▶ _PROBLEM_:
Tally the lines of the listing below that contain the string "kern". Reply with the number alone.

[Extracted records]
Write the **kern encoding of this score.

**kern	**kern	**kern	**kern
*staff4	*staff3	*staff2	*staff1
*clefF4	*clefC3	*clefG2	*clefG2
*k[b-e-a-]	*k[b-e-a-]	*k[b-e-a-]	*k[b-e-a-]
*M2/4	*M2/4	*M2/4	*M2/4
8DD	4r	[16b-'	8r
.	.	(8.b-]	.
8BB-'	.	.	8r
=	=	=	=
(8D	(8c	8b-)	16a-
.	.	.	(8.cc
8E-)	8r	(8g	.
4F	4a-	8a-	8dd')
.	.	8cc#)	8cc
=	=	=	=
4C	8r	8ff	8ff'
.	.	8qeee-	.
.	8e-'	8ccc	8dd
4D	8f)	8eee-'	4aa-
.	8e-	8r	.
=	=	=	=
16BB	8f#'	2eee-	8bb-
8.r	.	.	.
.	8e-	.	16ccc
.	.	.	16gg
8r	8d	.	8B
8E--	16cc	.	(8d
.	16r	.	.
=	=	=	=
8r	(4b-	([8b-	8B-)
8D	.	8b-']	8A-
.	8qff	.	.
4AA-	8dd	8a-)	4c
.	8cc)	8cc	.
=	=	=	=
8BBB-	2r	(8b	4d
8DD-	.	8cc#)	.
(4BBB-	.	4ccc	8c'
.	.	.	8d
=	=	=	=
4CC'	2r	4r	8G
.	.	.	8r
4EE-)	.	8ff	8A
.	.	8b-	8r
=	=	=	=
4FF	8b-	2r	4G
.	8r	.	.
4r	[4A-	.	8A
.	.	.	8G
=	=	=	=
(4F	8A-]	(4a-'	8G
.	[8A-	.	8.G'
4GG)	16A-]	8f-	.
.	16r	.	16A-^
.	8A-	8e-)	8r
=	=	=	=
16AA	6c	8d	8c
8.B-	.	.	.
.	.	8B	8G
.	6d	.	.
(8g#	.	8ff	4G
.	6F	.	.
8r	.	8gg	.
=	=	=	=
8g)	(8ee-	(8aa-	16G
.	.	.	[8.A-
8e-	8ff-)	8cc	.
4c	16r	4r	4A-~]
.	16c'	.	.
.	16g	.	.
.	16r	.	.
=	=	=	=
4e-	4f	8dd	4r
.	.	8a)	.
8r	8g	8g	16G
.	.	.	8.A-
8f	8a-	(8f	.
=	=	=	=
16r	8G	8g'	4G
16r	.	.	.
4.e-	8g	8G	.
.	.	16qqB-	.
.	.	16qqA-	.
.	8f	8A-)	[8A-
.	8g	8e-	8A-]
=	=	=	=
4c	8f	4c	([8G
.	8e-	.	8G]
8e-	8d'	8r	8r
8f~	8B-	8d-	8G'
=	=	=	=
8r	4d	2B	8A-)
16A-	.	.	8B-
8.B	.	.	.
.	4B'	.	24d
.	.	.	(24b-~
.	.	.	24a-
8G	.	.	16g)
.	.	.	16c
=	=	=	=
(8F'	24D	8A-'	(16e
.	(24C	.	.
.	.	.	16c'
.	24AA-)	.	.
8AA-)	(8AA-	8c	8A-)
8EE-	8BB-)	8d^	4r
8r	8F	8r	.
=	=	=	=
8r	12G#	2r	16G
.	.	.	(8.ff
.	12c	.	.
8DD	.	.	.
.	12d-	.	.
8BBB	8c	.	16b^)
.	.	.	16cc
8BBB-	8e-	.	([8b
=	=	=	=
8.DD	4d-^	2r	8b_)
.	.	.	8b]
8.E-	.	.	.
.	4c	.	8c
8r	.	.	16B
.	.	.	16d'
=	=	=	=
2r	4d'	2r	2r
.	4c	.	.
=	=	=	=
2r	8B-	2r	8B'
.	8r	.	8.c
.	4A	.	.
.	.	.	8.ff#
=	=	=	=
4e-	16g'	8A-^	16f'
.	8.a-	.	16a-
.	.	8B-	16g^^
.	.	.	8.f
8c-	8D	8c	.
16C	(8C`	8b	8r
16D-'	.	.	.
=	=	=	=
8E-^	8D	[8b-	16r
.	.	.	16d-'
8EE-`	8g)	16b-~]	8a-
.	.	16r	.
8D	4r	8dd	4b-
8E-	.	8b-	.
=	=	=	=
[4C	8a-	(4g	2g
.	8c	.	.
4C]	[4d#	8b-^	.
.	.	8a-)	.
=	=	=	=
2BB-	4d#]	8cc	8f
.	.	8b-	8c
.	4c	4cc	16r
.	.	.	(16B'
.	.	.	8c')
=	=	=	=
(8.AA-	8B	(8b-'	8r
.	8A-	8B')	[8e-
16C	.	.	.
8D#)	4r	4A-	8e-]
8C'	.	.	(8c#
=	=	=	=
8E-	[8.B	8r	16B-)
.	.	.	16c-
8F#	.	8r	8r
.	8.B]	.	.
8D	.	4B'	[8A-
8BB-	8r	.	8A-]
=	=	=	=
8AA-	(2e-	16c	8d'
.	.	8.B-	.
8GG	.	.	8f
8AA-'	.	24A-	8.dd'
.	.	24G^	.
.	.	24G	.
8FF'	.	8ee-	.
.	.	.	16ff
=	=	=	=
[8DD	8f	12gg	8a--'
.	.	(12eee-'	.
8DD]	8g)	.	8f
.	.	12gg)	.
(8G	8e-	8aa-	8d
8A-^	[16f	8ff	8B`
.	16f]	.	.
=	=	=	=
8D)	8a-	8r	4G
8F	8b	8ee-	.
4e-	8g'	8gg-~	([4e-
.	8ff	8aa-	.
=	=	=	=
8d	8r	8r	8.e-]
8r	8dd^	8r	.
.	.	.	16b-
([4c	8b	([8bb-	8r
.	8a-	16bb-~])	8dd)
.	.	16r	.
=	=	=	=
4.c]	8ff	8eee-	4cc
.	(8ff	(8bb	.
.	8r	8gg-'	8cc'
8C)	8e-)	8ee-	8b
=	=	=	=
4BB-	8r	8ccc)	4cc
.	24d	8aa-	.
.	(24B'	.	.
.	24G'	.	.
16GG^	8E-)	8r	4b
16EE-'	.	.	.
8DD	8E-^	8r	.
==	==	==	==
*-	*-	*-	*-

▶ _SOLUTION_:
2